Stored data entries
····················

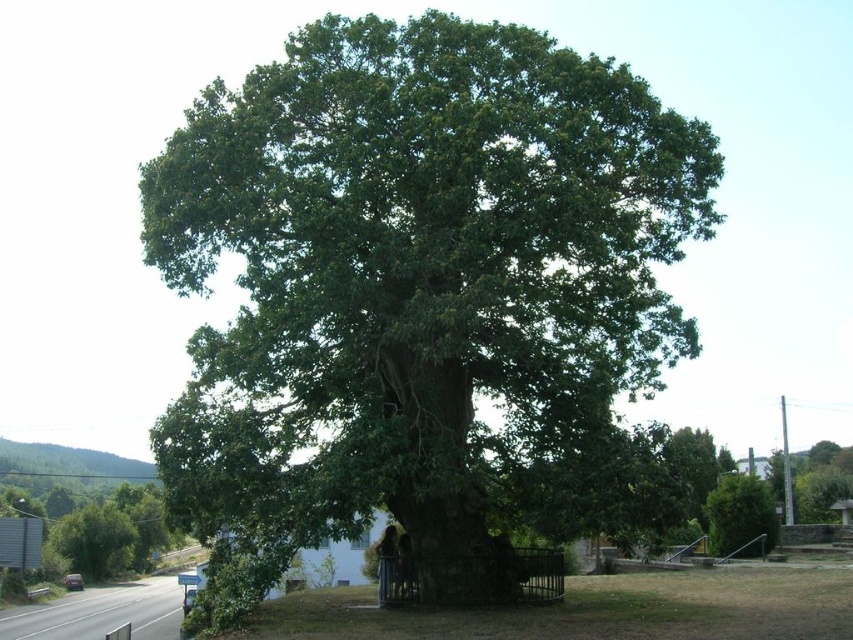
How far apart are green leafy oak tree at center and green leafy tree at center?

green leafy oak tree at center is 63.38 feet from green leafy tree at center.

Does green leafy oak tree at center appear over green leafy tree at center?

Indeed, green leafy oak tree at center is positioned over green leafy tree at center.

Where is `green leafy oak tree at center`? This screenshot has width=853, height=640. green leafy oak tree at center is located at coordinates (424, 298).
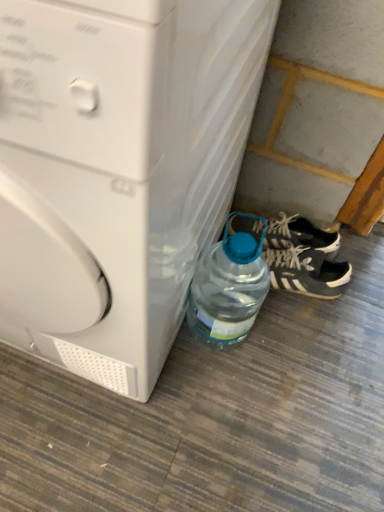
Question: From the image's perspective, is transparent plastic bottle at lower right located above white plastic washing machine at lower left?

Choices:
 (A) no
 (B) yes

Answer: (A)

Question: Is transparent plastic bottle at lower right to the left of white plastic washing machine at lower left from the viewer's perspective?

Choices:
 (A) no
 (B) yes

Answer: (A)

Question: Can you confirm if transparent plastic bottle at lower right is shorter than white plastic washing machine at lower left?

Choices:
 (A) no
 (B) yes

Answer: (B)

Question: Is transparent plastic bottle at lower right closer to the viewer compared to white plastic washing machine at lower left?

Choices:
 (A) no
 (B) yes

Answer: (A)

Question: Is transparent plastic bottle at lower right located outside white plastic washing machine at lower left?

Choices:
 (A) no
 (B) yes

Answer: (B)

Question: Relative to black suede sneakers at lower right, is transparent plastic bottle at lower right in front or behind?

Choices:
 (A) front
 (B) behind

Answer: (A)

Question: Is transparent plastic bottle at lower right bigger or smaller than black suede sneakers at lower right?

Choices:
 (A) small
 (B) big

Answer: (B)

Question: Is point (210, 289) positioned closer to the camera than point (291, 268)?

Choices:
 (A) closer
 (B) farther

Answer: (A)

Question: Is transparent plastic bottle at lower right wider or thinner than black suede sneakers at lower right?

Choices:
 (A) thin
 (B) wide

Answer: (A)

Question: From the image's perspective, is white plastic washing machine at lower left located above or below black matte sneakers at lower right?

Choices:
 (A) below
 (B) above

Answer: (B)

Question: In terms of width, does white plastic washing machine at lower left look wider or thinner when compared to black matte sneakers at lower right?

Choices:
 (A) thin
 (B) wide

Answer: (B)

Question: Is white plastic washing machine at lower left taller or shorter than black matte sneakers at lower right?

Choices:
 (A) tall
 (B) short

Answer: (A)

Question: From a real-world perspective, is white plastic washing machine at lower left above or below black matte sneakers at lower right?

Choices:
 (A) above
 (B) below

Answer: (A)

Question: From the image's perspective, relative to black matte sneakers at lower right, is black suede sneakers at lower right above or below?

Choices:
 (A) above
 (B) below

Answer: (B)

Question: Considering the positions of black suede sneakers at lower right and black matte sneakers at lower right in the image, is black suede sneakers at lower right wider or thinner than black matte sneakers at lower right?

Choices:
 (A) thin
 (B) wide

Answer: (B)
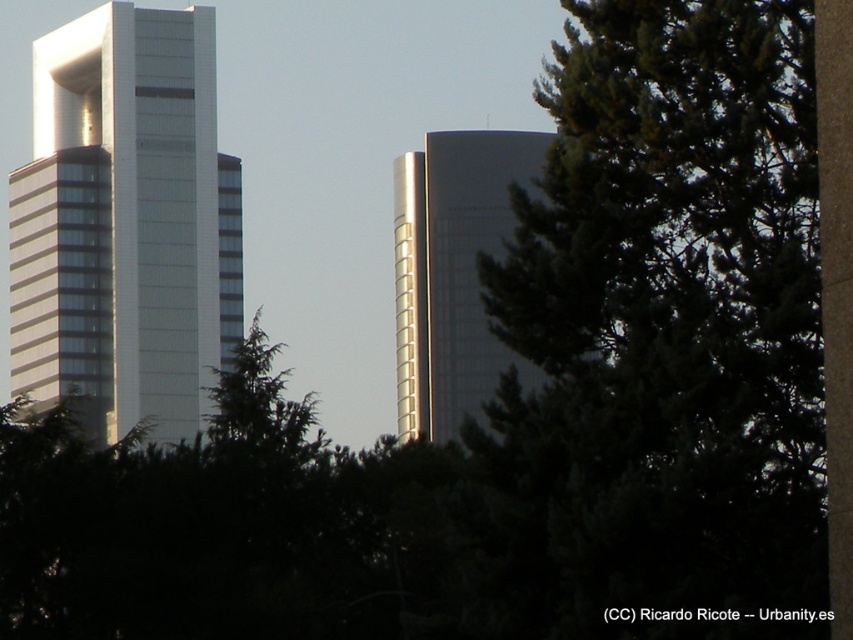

····················

Please report each line of the listing above that contains the word "behind". Case counts.

# Exercise response
Question: Relative to black suede sneakers at lower right, is transparent plastic bottle at lower right in front or behind?
 (B) behind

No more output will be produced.